TASK GOAL: Among the entries below, one line contains "black capsule: 5 -> 3" and another contains "white teapot: 4 -> 3". Transcribe those two lines and every line between them, exactly.

SOURCE RECORDS:

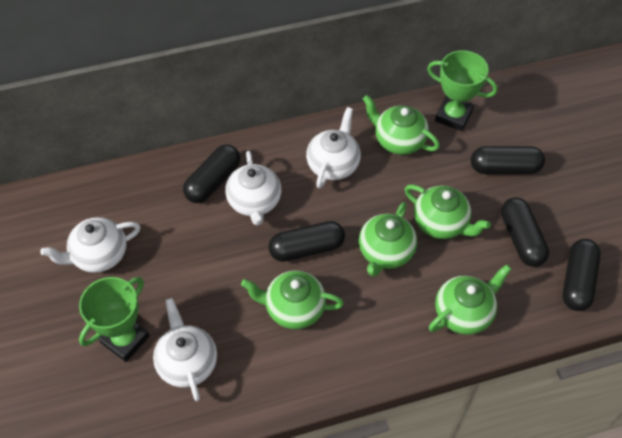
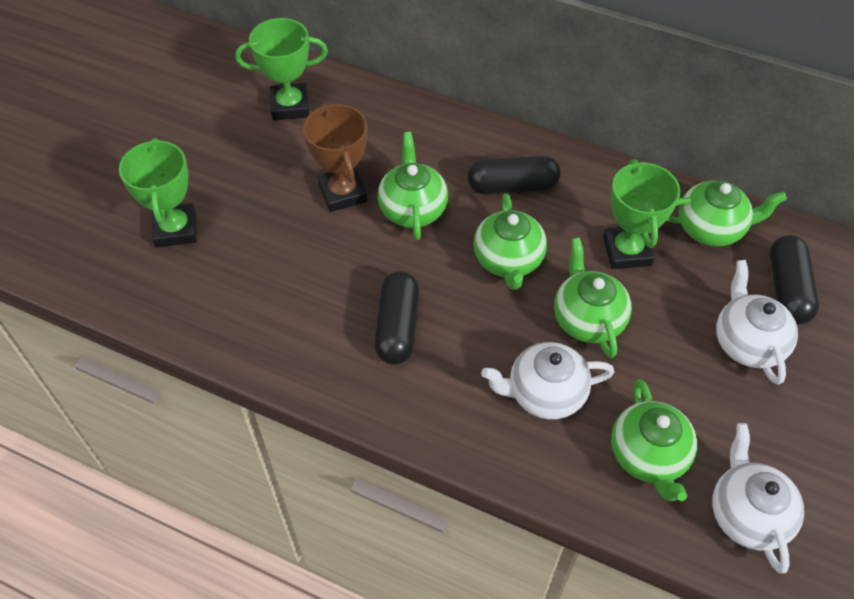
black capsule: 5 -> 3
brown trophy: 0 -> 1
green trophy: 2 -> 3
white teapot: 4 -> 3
==
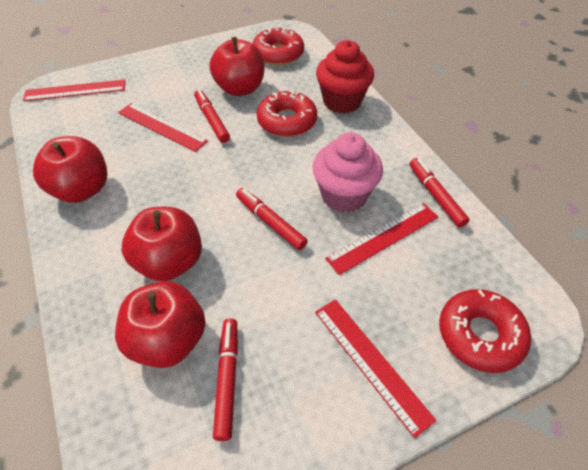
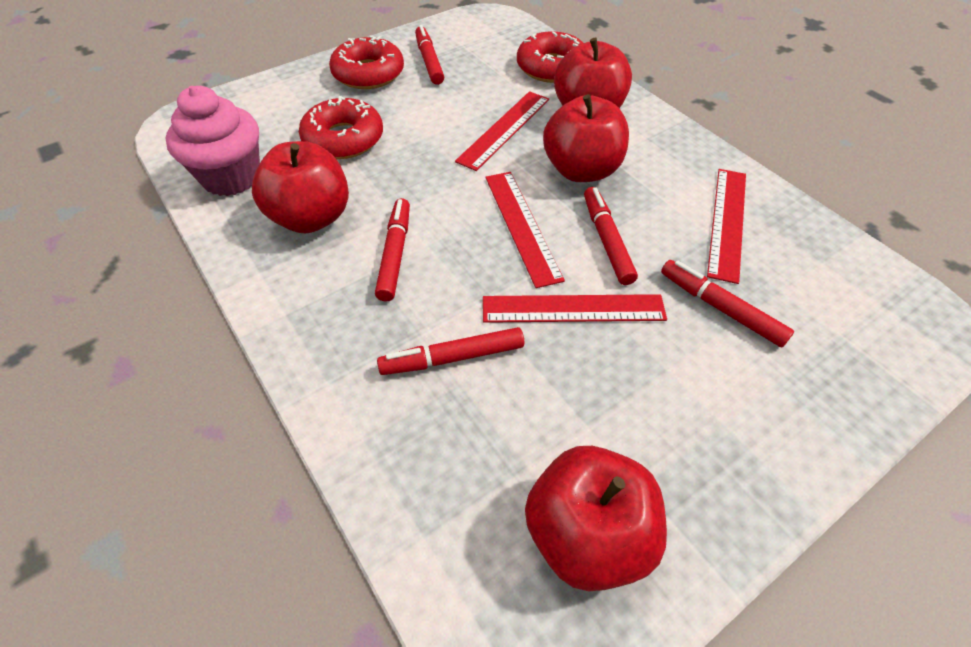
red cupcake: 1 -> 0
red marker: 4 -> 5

OUTPUT OF THE EXERCISE:
black capsule: 5 -> 3
brown trophy: 0 -> 1
green trophy: 2 -> 3
white teapot: 4 -> 3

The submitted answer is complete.